===== MATERIAL FOR THIS TASK
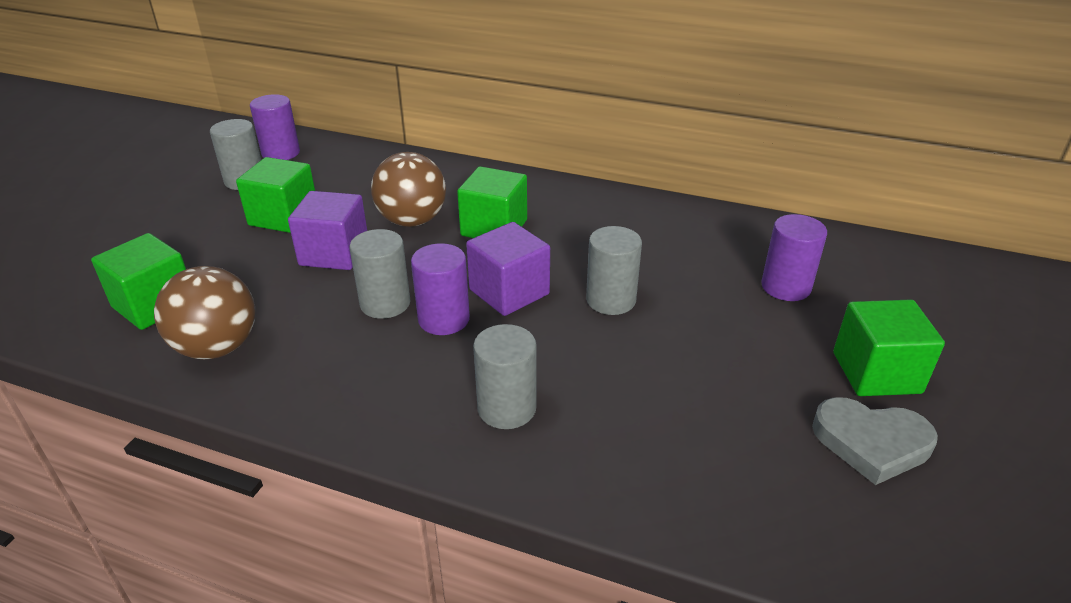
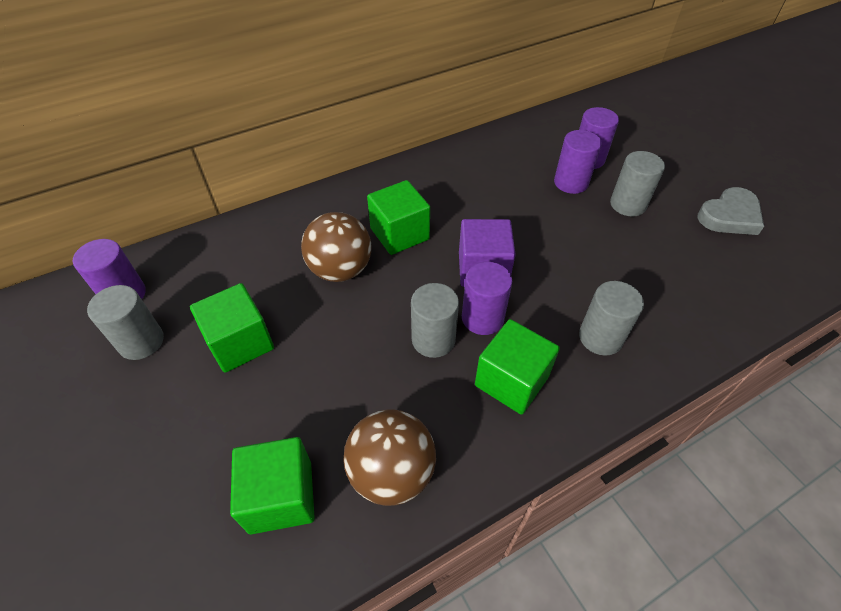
camera: 50 degrees left, 15 degrees up
(334, 253) = (334, 336): purple cube -> none
(611, 300) = (536, 230): grey cylinder -> grey cylinder (628, 204)
(724, 292) = (571, 183): none -> purple cylinder
(876, 373) = (682, 179): green cube -> green cube (511, 381)

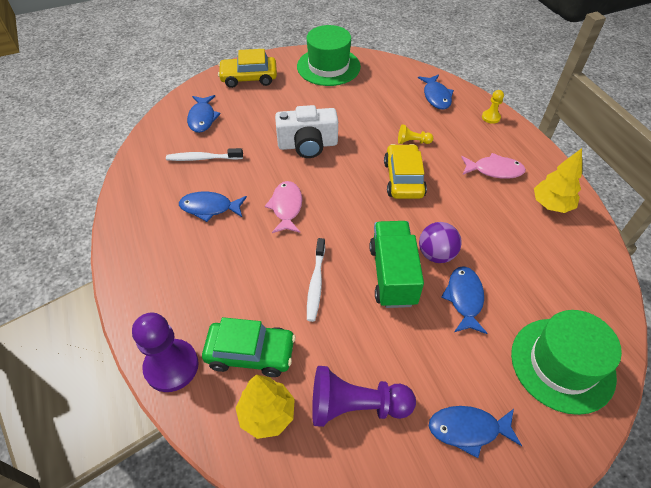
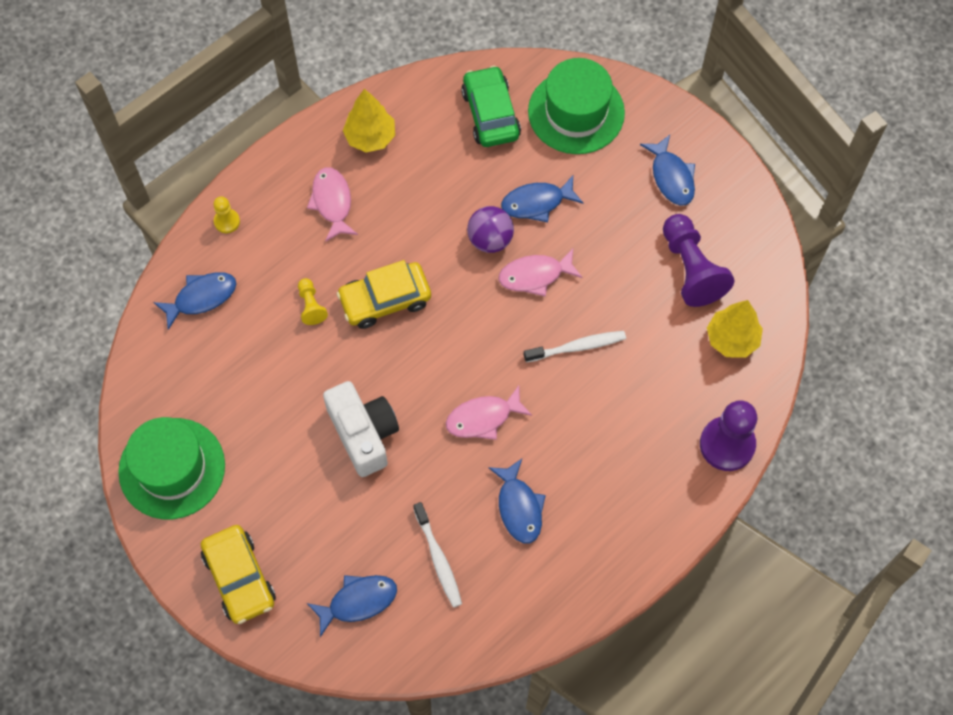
camera: 110 degrees left, 15 degrees up
(250, 353) = (682, 378): green car -> green car (490, 114)
(392, 275) = (535, 275): green truck -> pink fish

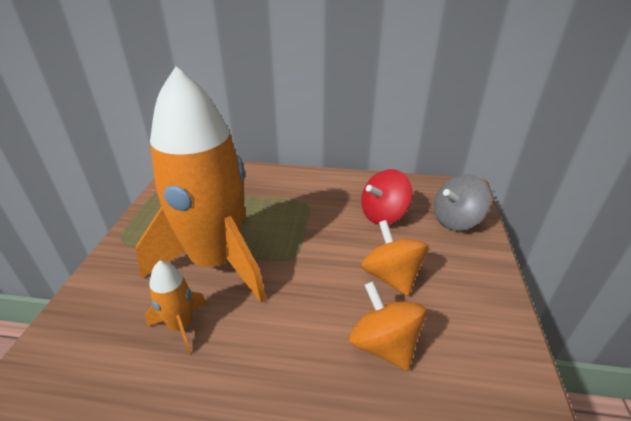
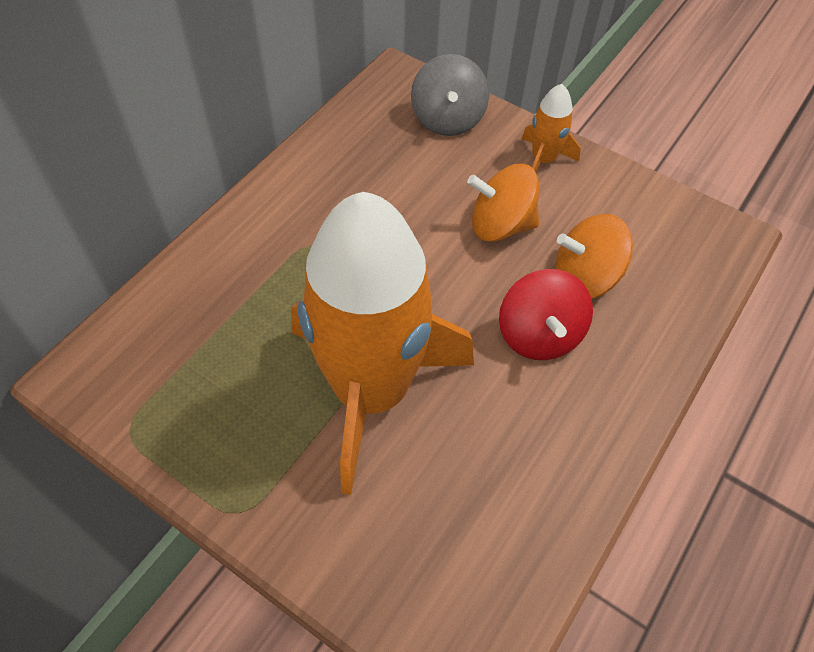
camera: 65 degrees left, 20 degrees up
(181, 326) = (468, 460): orange rocket -> orange rocket (543, 160)
(383, 215) = (393, 177): red spinning top -> red spinning top (539, 335)

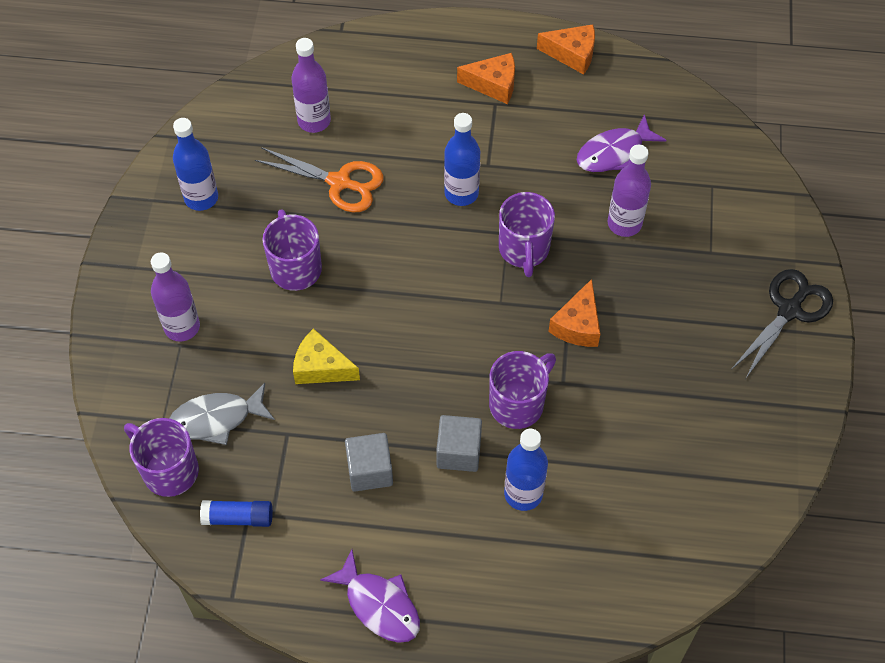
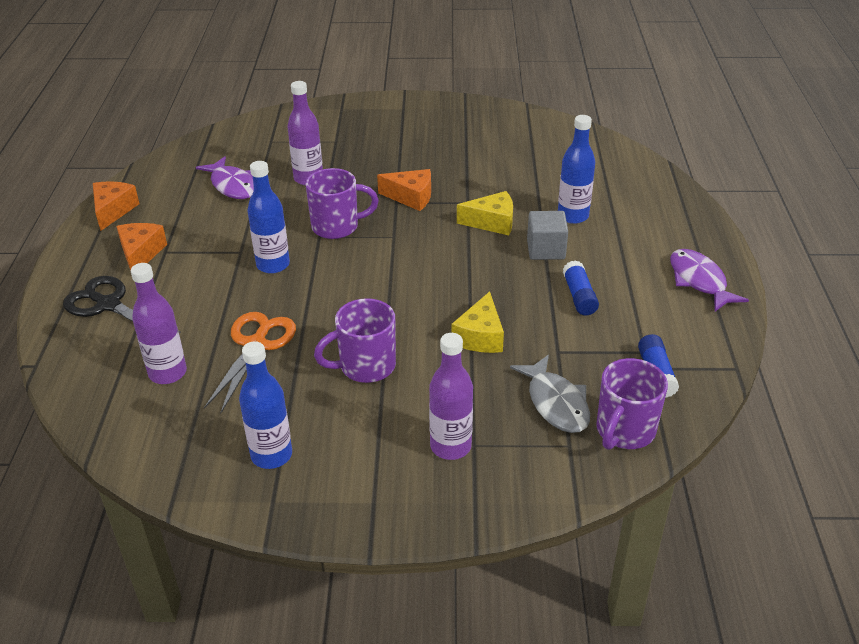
camera: 95 degrees left, 20 degrees down
(370, 470) = (579, 296): grey cube -> blue glue stick
(379, 604) = (699, 281): purple fish -> purple fish turned 60 degrees counterclockwise
(518, 403) = (492, 222): purple mug -> yellow cheese
(789, 310) = (385, 110): black scissors -> black scissors (108, 305)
==========
INSTRUCTIONS TO FOLLOW:
Nothing but the lines from the one with "(518, 403) = (492, 222): purple" through the last line of the records above should be retyped, and those word for word.

WRITTEN ANSWER:
(518, 403) = (492, 222): purple mug -> yellow cheese
(789, 310) = (385, 110): black scissors -> black scissors (108, 305)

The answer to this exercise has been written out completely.